━━ Supplied entries ━━

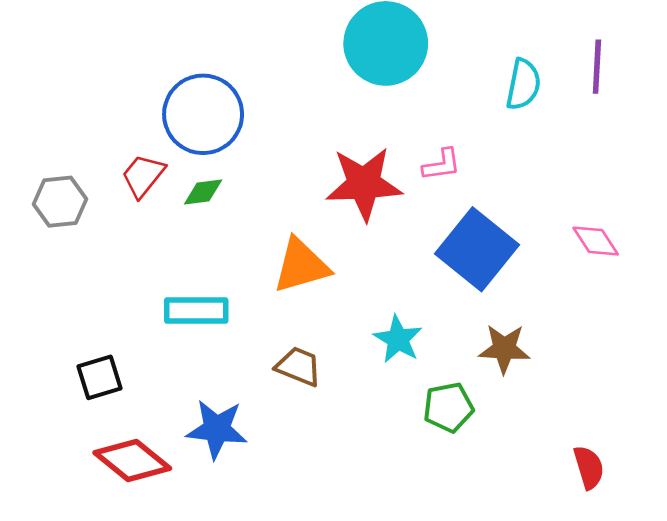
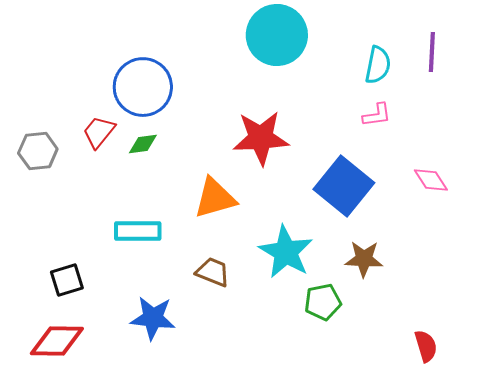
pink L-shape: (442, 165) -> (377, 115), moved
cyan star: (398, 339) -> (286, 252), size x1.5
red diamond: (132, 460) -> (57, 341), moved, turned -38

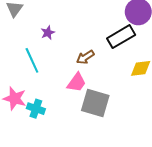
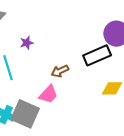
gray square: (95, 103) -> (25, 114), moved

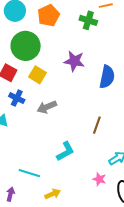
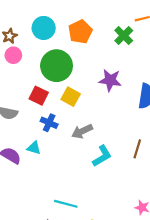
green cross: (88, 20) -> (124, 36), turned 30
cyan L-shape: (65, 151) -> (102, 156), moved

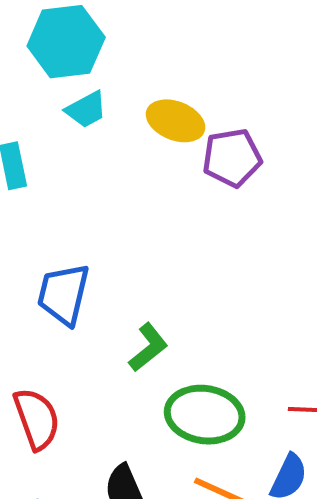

━━━
━━ Supplied entries ━━

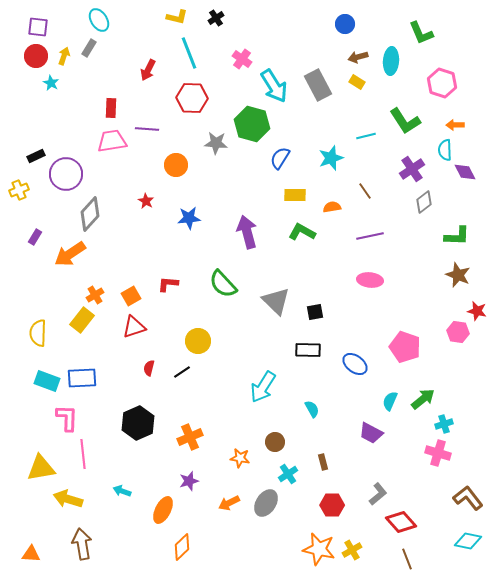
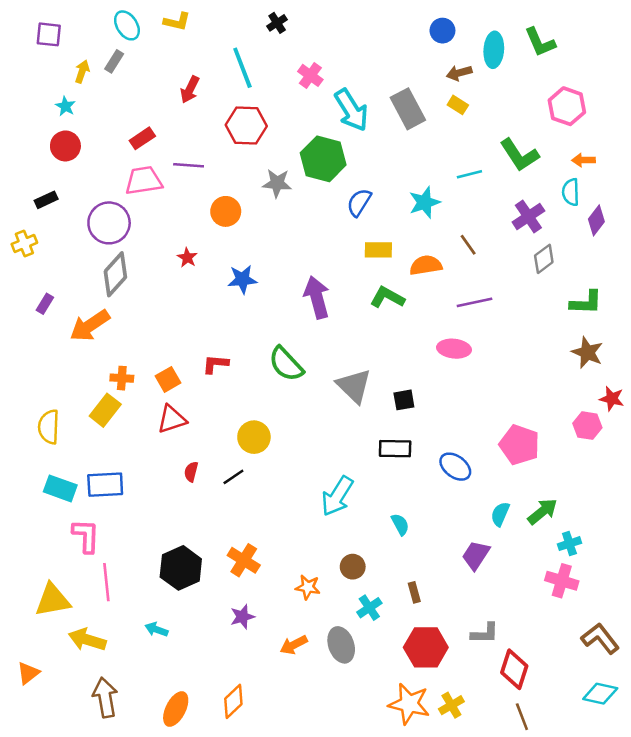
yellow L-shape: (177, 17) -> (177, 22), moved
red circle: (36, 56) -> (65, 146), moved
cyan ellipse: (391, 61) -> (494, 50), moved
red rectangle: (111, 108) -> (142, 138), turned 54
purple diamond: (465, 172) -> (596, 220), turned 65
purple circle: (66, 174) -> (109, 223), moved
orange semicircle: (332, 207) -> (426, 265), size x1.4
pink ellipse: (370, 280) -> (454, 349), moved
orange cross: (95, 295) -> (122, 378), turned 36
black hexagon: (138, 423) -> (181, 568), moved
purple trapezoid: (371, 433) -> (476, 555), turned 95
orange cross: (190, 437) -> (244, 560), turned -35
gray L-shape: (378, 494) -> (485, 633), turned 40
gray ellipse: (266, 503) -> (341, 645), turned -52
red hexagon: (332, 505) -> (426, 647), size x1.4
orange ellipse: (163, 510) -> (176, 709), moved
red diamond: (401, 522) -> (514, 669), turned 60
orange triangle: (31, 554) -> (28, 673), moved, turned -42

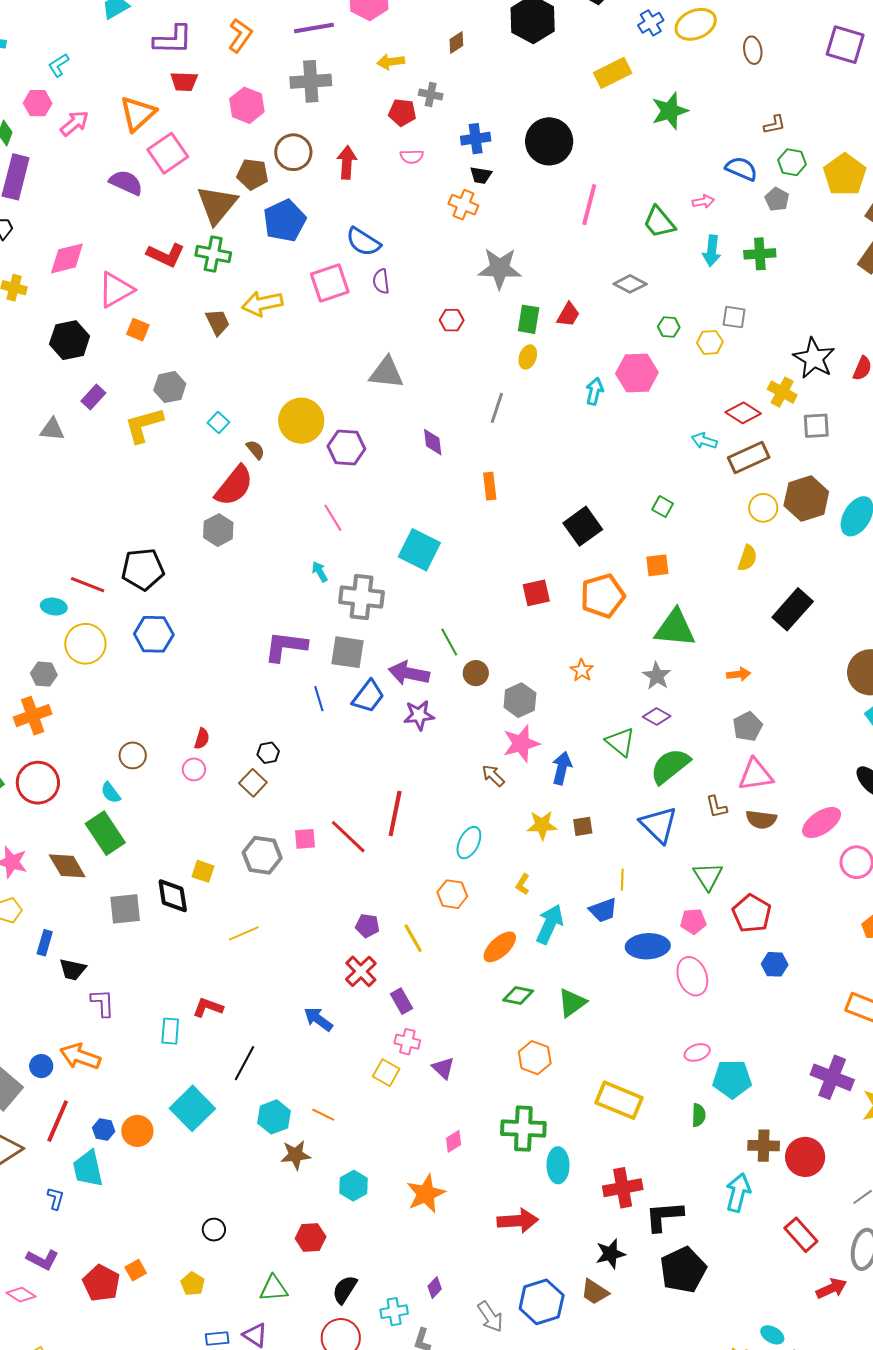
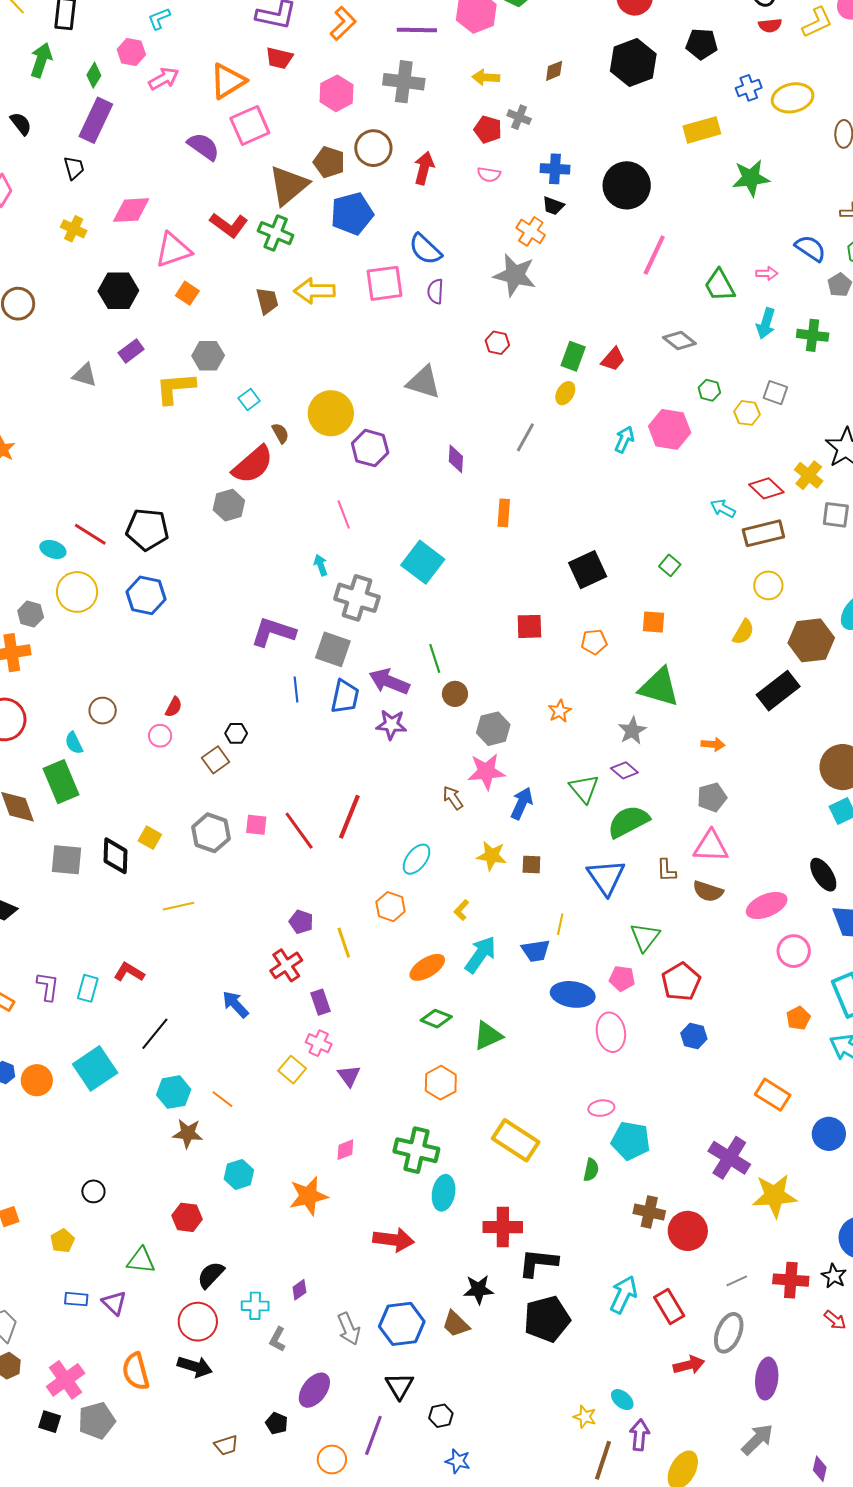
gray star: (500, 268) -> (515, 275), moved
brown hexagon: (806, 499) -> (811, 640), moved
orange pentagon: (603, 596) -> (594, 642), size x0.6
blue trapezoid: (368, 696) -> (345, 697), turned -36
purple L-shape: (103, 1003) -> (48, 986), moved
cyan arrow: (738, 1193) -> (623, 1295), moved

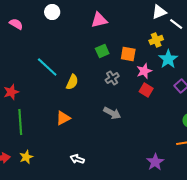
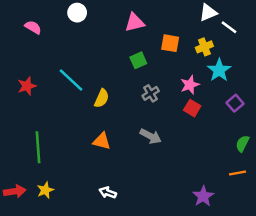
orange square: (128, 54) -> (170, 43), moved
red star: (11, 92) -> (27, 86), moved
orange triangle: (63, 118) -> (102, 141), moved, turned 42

━━━
━━ Supplied entries ━━

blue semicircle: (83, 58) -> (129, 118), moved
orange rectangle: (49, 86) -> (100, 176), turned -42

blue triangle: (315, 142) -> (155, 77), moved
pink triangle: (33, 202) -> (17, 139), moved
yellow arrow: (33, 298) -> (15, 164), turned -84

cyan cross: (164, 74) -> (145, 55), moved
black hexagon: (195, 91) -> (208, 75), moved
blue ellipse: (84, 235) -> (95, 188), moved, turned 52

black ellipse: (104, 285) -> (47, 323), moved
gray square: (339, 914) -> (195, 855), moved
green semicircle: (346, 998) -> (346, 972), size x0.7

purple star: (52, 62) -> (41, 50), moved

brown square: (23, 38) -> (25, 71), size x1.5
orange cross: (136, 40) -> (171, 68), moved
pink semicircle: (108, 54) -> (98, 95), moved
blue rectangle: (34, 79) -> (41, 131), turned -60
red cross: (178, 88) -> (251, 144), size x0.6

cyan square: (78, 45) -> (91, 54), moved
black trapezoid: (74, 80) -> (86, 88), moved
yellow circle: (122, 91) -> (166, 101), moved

━━━

Of all the entries above, repeat only the lines from the line that has "red star: (11, 92) -> (27, 86), moved" to the line that has "orange triangle: (63, 118)", both lines included, exactly.

red star: (11, 92) -> (27, 86), moved
orange triangle: (63, 118) -> (102, 141), moved, turned 42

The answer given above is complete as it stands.